- **WHAT YOU ARE ASKED TO DO**
Go through the listing below and output exactly the line with "was: bocal (gris)", the line with "was: clé (rouge)", and each line between; omit the rest.

******************************

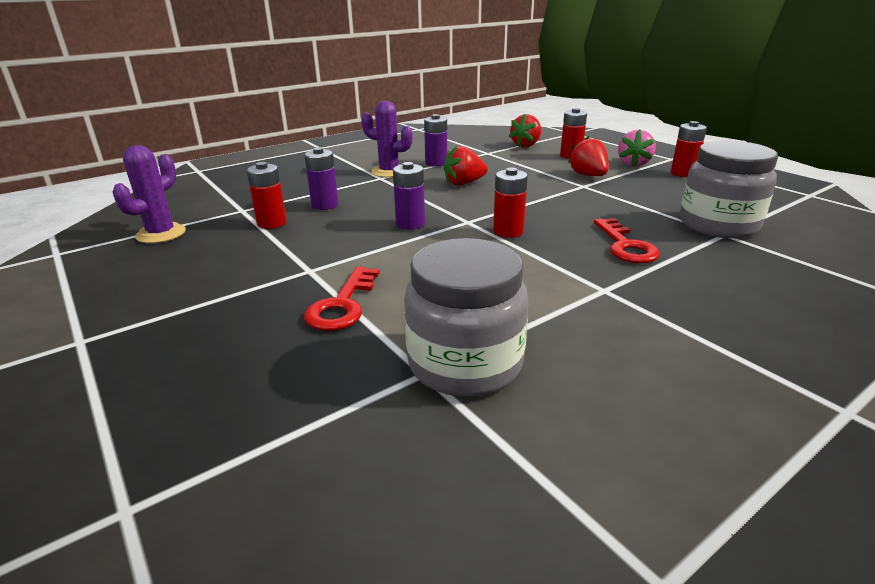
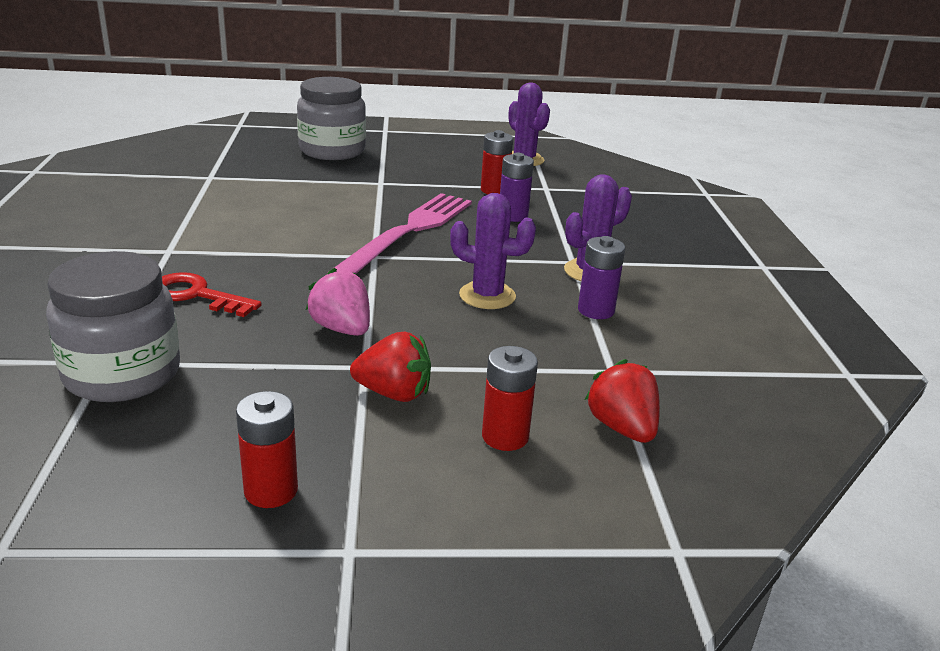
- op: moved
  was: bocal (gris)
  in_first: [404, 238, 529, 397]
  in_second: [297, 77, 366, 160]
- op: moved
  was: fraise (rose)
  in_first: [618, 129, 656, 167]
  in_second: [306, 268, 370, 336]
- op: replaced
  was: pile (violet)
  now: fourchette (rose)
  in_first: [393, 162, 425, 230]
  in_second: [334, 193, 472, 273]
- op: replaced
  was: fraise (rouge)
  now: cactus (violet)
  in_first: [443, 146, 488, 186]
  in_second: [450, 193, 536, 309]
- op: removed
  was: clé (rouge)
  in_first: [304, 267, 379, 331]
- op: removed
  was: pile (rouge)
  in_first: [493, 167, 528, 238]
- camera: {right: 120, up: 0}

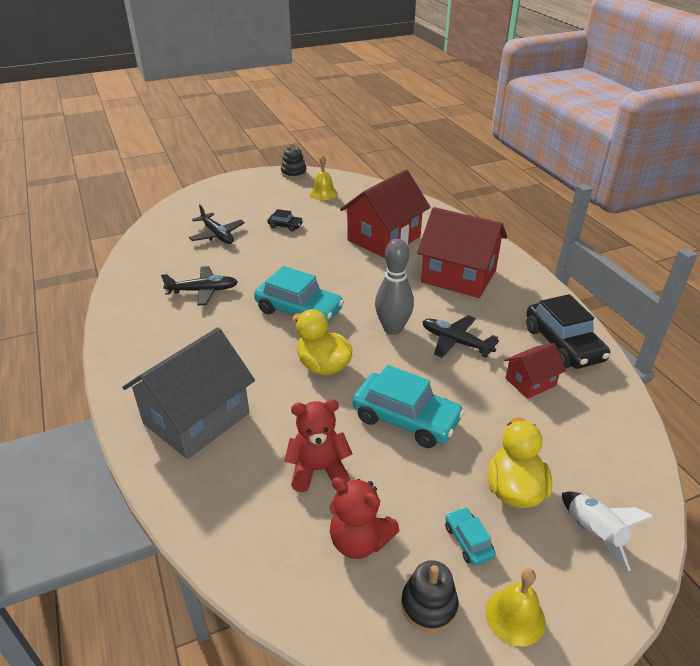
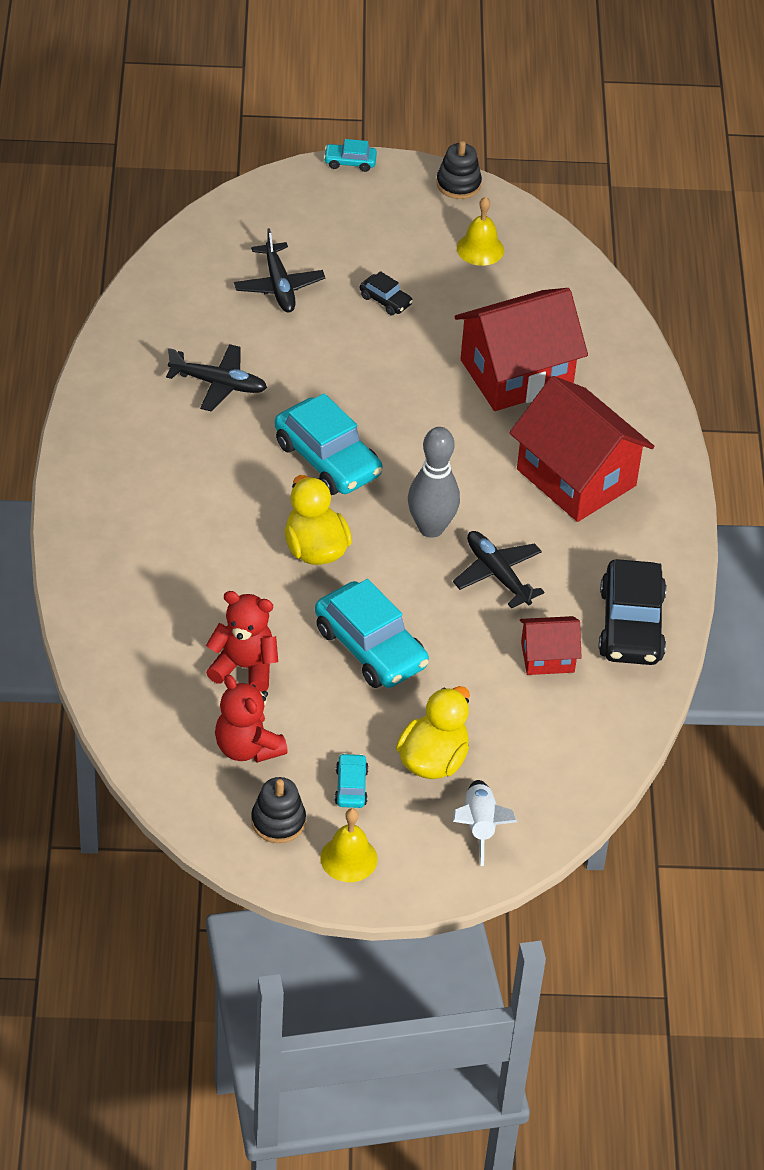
- op: added
  now: voiture (turquoise)
  in_second: [324, 139, 377, 172]
- op: removed
  was: maison (gris)
  in_first: [122, 327, 255, 459]
- camera: {right: 20, up: 10}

******************************

- **ANSWER**
  was: bocal (gris)
  in_first: [404, 238, 529, 397]
  in_second: [297, 77, 366, 160]
- op: moved
  was: fraise (rose)
  in_first: [618, 129, 656, 167]
  in_second: [306, 268, 370, 336]
- op: replaced
  was: pile (violet)
  now: fourchette (rose)
  in_first: [393, 162, 425, 230]
  in_second: [334, 193, 472, 273]
- op: replaced
  was: fraise (rouge)
  now: cactus (violet)
  in_first: [443, 146, 488, 186]
  in_second: [450, 193, 536, 309]
- op: removed
  was: clé (rouge)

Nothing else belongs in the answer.